> EXERCISE OBJECTIVE
Print, with no pictures, the exact lines that run from the one containing "gray line: (451, 314) -> (327, 240), moved" through the last line of the material below, both ends included.

○ ○ ○

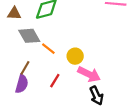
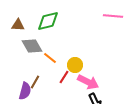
brown line: (25, 68) -> (35, 82), moved
red line: (55, 81) -> (64, 77), moved

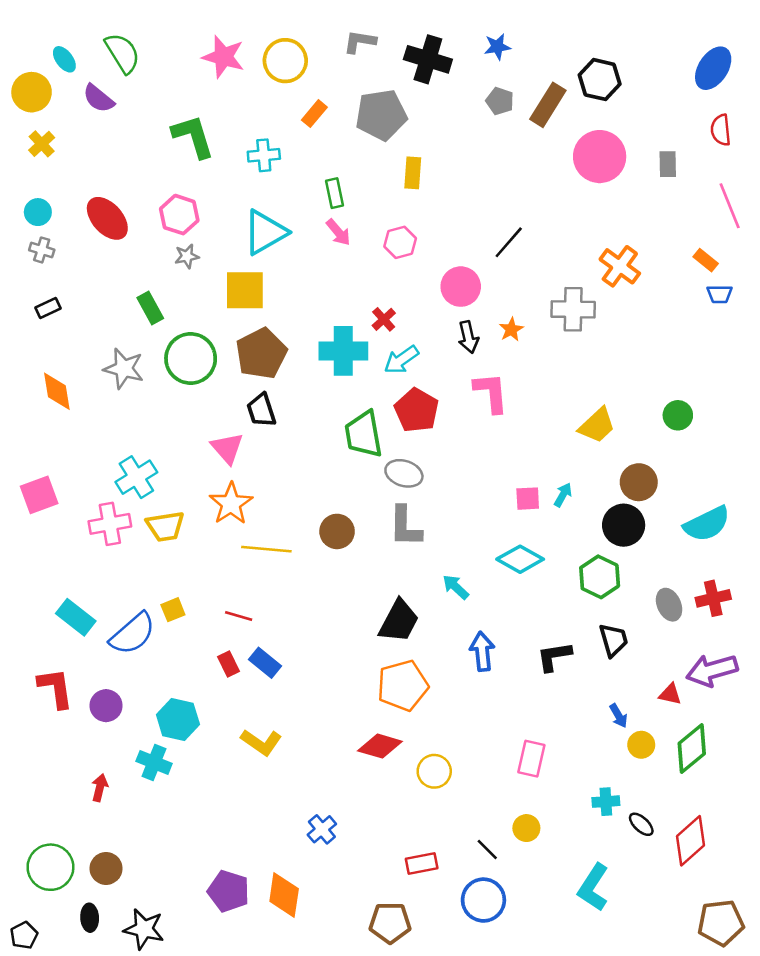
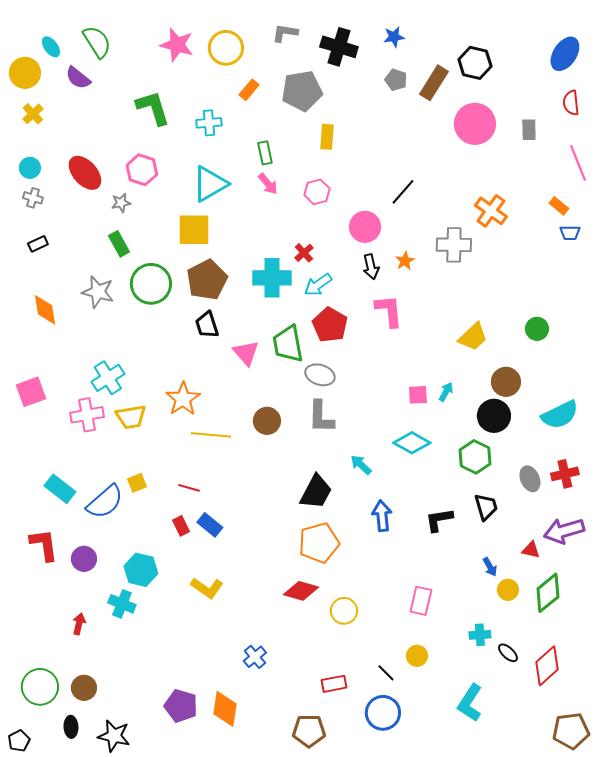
gray star: (187, 256) -> (121, 203), moved
pink triangle: (227, 448) -> (246, 353), moved

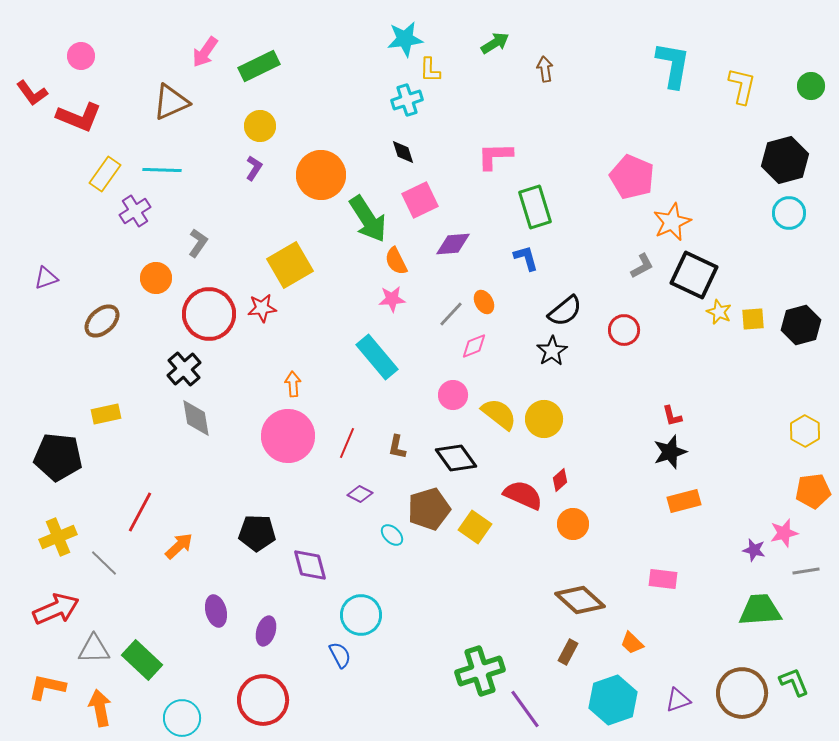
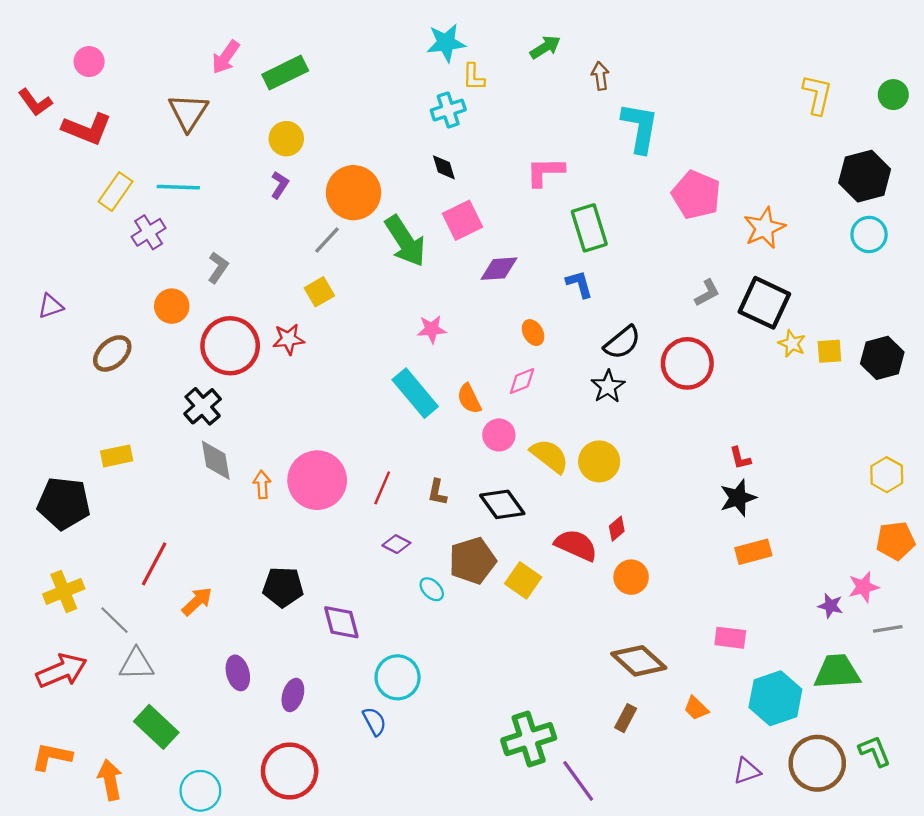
cyan L-shape: (673, 65) -> (640, 128), moved
brown triangle: (171, 102) -> (188, 112), turned -33
orange star: (672, 222) -> (764, 228), moved
orange semicircle: (396, 261) -> (469, 399), moved
yellow square: (290, 265) -> (319, 292), size x0.6
gray line: (451, 314) -> (327, 240), moved
red circle: (624, 330) -> (687, 363), size x1.5
orange arrow: (293, 384) -> (262, 485), moved
gray triangle: (94, 649) -> (136, 664), moved
cyan hexagon: (613, 700) -> (775, 698), moved

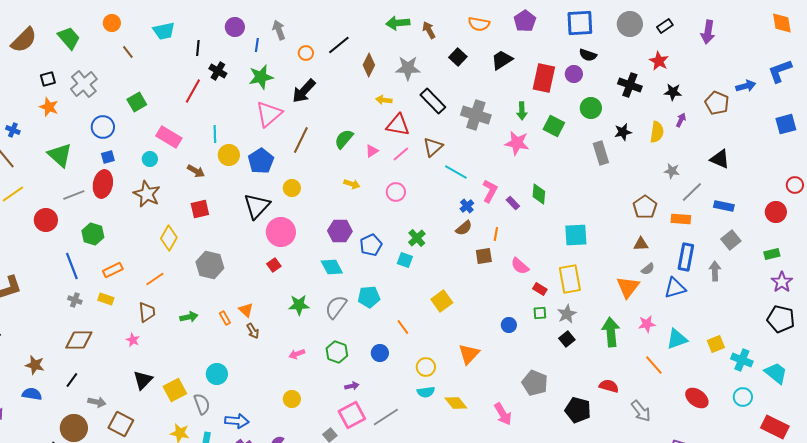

○ ○ ○

> REPLY
gray line: (451, 314) -> (327, 240), moved
red circle: (624, 330) -> (687, 363), size x1.5
orange arrow: (293, 384) -> (262, 485), moved
gray triangle: (94, 649) -> (136, 664), moved
cyan hexagon: (613, 700) -> (775, 698), moved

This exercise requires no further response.